■ EXERCISE: Output the records again verbatim.

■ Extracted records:
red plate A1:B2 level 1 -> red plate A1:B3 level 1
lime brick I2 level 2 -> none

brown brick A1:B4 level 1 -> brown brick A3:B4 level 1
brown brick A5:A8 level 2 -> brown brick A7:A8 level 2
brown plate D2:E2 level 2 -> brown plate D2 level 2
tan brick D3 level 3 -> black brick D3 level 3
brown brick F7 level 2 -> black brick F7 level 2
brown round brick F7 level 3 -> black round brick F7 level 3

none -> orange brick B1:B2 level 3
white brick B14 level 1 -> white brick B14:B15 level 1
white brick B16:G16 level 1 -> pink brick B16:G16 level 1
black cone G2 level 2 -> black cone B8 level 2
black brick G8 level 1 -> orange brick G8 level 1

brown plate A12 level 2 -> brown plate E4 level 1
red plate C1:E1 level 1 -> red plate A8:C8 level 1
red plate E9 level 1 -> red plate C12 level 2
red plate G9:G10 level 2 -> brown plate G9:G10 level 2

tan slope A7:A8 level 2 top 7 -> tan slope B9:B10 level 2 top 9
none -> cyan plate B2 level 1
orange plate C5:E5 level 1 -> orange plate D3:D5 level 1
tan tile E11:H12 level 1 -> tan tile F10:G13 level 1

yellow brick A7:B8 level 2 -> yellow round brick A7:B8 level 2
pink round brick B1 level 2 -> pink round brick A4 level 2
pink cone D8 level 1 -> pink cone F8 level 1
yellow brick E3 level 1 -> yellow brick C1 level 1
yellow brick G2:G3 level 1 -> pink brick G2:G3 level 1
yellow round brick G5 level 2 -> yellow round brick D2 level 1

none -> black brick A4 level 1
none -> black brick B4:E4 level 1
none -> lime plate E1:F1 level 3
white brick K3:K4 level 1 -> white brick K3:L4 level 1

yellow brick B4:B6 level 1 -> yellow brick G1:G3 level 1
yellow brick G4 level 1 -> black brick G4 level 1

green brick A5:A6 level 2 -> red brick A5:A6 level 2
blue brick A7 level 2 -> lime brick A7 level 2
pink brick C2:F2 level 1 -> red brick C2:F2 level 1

■ REPLY:
red plate A1:B2 level 1 -> red plate A1:B3 level 1
lime brick I2 level 2 -> none

brown brick A1:B4 level 1 -> brown brick A3:B4 level 1
brown brick A5:A8 level 2 -> brown brick A7:A8 level 2
brown plate D2:E2 level 2 -> brown plate D2 level 2
tan brick D3 level 3 -> black brick D3 level 3
brown brick F7 level 2 -> black brick F7 level 2
brown round brick F7 level 3 -> black round brick F7 level 3

none -> orange brick B1:B2 level 3
white brick B14 level 1 -> white brick B14:B15 level 1
white brick B16:G16 level 1 -> pink brick B16:G16 level 1
black cone G2 level 2 -> black cone B8 level 2
black brick G8 level 1 -> orange brick G8 level 1

brown plate A12 level 2 -> brown plate E4 level 1
red plate C1:E1 level 1 -> red plate A8:C8 level 1
red plate E9 level 1 -> red plate C12 level 2
red plate G9:G10 level 2 -> brown plate G9:G10 level 2

tan slope A7:A8 level 2 top 7 -> tan slope B9:B10 level 2 top 9
none -> cyan plate B2 level 1
orange plate C5:E5 level 1 -> orange plate D3:D5 level 1
tan tile E11:H12 level 1 -> tan tile F10:G13 level 1

yellow brick A7:B8 level 2 -> yellow round brick A7:B8 level 2
pink round brick B1 level 2 -> pink round brick A4 level 2
pink cone D8 level 1 -> pink cone F8 level 1
yellow brick E3 level 1 -> yellow brick C1 level 1
yellow brick G2:G3 level 1 -> pink brick G2:G3 level 1
yellow round brick G5 level 2 -> yellow round brick D2 level 1

none -> black brick A4 level 1
none -> black brick B4:E4 level 1
none -> lime plate E1:F1 level 3
white brick K3:K4 level 1 -> white brick K3:L4 level 1

yellow brick B4:B6 level 1 -> yellow brick G1:G3 level 1
yellow brick G4 level 1 -> black brick G4 level 1

green brick A5:A6 level 2 -> red brick A5:A6 level 2
blue brick A7 level 2 -> lime brick A7 level 2
pink brick C2:F2 level 1 -> red brick C2:F2 level 1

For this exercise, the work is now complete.